BEGIN Task data

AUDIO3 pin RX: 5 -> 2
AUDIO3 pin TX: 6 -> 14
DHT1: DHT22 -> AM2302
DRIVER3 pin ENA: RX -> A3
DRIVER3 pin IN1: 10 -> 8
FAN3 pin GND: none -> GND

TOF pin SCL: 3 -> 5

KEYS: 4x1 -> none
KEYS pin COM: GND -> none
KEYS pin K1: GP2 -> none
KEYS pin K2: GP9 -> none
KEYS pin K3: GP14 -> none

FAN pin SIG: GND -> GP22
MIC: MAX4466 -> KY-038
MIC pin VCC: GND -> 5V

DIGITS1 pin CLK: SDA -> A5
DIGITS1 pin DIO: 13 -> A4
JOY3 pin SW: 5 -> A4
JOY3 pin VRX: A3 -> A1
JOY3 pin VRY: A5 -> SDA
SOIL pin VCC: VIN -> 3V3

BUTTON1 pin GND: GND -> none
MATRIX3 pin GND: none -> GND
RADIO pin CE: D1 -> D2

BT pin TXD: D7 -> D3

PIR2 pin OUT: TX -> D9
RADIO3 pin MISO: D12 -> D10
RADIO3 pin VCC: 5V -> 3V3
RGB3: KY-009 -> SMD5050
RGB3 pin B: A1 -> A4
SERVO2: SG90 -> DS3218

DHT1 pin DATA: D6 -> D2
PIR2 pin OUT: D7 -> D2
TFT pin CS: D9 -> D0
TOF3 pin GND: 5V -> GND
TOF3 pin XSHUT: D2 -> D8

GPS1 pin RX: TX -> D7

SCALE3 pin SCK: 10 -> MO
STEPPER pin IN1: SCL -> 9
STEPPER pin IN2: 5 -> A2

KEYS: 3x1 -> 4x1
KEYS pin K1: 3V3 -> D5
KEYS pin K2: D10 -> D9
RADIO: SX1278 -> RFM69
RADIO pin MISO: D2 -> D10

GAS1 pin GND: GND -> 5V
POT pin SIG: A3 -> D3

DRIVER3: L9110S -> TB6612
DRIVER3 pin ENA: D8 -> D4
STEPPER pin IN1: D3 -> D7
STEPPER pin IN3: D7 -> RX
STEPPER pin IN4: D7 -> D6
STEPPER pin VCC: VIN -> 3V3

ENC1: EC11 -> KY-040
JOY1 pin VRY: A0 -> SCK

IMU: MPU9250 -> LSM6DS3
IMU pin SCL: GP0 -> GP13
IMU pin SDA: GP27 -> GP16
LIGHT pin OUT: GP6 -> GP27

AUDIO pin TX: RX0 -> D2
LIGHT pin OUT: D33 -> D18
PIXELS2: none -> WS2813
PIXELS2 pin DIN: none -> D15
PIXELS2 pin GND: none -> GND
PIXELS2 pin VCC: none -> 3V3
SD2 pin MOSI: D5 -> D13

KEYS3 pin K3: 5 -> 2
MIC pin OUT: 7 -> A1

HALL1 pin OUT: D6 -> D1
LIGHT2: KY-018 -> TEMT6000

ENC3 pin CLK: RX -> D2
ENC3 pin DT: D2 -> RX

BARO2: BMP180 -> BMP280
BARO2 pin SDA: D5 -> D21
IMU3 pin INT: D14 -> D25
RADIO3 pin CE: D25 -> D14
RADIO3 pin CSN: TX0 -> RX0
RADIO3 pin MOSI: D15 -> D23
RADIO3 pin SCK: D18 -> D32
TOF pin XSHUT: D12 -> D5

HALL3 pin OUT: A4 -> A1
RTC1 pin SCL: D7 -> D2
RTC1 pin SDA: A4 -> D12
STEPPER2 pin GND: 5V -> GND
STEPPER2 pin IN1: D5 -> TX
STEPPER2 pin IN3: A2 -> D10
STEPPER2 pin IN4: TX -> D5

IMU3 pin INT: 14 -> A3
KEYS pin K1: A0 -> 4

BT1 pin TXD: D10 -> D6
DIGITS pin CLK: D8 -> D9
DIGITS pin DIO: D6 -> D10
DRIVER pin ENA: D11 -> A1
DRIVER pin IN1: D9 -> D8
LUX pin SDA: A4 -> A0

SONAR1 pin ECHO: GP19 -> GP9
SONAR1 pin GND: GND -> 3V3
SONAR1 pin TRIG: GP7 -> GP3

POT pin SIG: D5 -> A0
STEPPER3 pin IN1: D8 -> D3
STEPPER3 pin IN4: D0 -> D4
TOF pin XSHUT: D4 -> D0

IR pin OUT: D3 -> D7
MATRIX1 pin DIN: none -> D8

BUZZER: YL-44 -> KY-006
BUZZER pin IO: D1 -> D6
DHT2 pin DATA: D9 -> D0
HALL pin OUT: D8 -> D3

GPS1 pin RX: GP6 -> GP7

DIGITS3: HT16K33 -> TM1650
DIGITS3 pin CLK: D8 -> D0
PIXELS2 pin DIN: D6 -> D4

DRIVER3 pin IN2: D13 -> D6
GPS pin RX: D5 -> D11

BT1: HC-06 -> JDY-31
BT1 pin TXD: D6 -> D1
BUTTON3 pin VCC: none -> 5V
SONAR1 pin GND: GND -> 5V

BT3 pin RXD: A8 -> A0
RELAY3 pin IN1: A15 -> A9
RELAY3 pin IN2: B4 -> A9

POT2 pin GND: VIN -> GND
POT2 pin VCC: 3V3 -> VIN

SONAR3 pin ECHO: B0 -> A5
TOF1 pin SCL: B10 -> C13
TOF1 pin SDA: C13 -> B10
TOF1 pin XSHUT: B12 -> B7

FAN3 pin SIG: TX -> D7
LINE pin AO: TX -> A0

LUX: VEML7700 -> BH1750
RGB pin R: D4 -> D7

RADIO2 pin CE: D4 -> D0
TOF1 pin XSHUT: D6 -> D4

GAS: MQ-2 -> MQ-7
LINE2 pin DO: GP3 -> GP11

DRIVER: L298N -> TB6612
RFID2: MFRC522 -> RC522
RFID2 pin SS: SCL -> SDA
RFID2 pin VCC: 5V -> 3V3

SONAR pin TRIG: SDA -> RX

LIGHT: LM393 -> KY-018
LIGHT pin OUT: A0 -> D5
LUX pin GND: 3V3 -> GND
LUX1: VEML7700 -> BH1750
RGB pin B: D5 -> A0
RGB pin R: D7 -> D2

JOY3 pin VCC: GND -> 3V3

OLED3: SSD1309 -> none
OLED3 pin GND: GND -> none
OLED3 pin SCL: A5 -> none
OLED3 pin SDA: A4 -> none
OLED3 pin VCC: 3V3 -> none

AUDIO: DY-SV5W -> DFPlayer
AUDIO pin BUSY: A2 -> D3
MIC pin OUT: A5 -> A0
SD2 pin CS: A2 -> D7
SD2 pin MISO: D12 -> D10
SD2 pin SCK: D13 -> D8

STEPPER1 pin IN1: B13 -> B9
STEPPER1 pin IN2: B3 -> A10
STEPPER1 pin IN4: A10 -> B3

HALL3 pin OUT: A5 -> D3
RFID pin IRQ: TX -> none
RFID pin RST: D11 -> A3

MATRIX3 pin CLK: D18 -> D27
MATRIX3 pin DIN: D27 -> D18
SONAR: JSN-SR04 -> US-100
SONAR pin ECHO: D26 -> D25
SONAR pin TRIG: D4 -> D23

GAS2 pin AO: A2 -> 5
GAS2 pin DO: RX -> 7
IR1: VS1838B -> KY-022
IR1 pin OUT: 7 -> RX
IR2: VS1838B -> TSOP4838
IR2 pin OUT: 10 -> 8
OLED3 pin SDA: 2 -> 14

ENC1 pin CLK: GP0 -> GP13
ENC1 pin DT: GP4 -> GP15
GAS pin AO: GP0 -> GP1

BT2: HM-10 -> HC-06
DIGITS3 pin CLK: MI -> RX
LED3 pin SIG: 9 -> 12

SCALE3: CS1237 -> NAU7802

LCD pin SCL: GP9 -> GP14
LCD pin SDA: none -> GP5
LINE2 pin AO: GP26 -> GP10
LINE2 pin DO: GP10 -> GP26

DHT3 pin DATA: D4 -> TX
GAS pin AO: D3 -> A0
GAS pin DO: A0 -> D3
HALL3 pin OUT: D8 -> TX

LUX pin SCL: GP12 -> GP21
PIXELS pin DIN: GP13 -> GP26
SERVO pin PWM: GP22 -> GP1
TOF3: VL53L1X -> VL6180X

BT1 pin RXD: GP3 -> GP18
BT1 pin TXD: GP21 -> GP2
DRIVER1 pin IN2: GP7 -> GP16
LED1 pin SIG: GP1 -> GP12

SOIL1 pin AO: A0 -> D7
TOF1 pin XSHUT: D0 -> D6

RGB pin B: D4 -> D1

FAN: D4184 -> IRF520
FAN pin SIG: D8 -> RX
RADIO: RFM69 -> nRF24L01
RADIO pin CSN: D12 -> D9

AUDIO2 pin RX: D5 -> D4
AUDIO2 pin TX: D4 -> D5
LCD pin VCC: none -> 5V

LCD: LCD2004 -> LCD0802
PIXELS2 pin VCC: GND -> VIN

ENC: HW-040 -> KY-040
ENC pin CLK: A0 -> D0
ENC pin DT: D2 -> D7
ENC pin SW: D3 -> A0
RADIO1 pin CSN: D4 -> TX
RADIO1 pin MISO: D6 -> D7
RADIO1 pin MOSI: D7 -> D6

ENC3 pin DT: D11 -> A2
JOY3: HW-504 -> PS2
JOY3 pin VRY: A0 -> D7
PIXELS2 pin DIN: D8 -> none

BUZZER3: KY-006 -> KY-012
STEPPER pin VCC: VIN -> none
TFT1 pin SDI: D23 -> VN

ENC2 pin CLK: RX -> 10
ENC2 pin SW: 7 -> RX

END Task data

» What this task involves
Look above for the line holding "BT1 pin TXD: D6 -> D1". Print it and every line after it, exactly, through the line holding "OLED3 pin VCC: 3V3 -> none".

» Solution for this exercise
BT1 pin TXD: D6 -> D1
BUTTON3 pin VCC: none -> 5V
SONAR1 pin GND: GND -> 5V

BT3 pin RXD: A8 -> A0
RELAY3 pin IN1: A15 -> A9
RELAY3 pin IN2: B4 -> A9

POT2 pin GND: VIN -> GND
POT2 pin VCC: 3V3 -> VIN

SONAR3 pin ECHO: B0 -> A5
TOF1 pin SCL: B10 -> C13
TOF1 pin SDA: C13 -> B10
TOF1 pin XSHUT: B12 -> B7

FAN3 pin SIG: TX -> D7
LINE pin AO: TX -> A0

LUX: VEML7700 -> BH1750
RGB pin R: D4 -> D7

RADIO2 pin CE: D4 -> D0
TOF1 pin XSHUT: D6 -> D4

GAS: MQ-2 -> MQ-7
LINE2 pin DO: GP3 -> GP11

DRIVER: L298N -> TB6612
RFID2: MFRC522 -> RC522
RFID2 pin SS: SCL -> SDA
RFID2 pin VCC: 5V -> 3V3

SONAR pin TRIG: SDA -> RX

LIGHT: LM393 -> KY-018
LIGHT pin OUT: A0 -> D5
LUX pin GND: 3V3 -> GND
LUX1: VEML7700 -> BH1750
RGB pin B: D5 -> A0
RGB pin R: D7 -> D2

JOY3 pin VCC: GND -> 3V3

OLED3: SSD1309 -> none
OLED3 pin GND: GND -> none
OLED3 pin SCL: A5 -> none
OLED3 pin SDA: A4 -> none
OLED3 pin VCC: 3V3 -> none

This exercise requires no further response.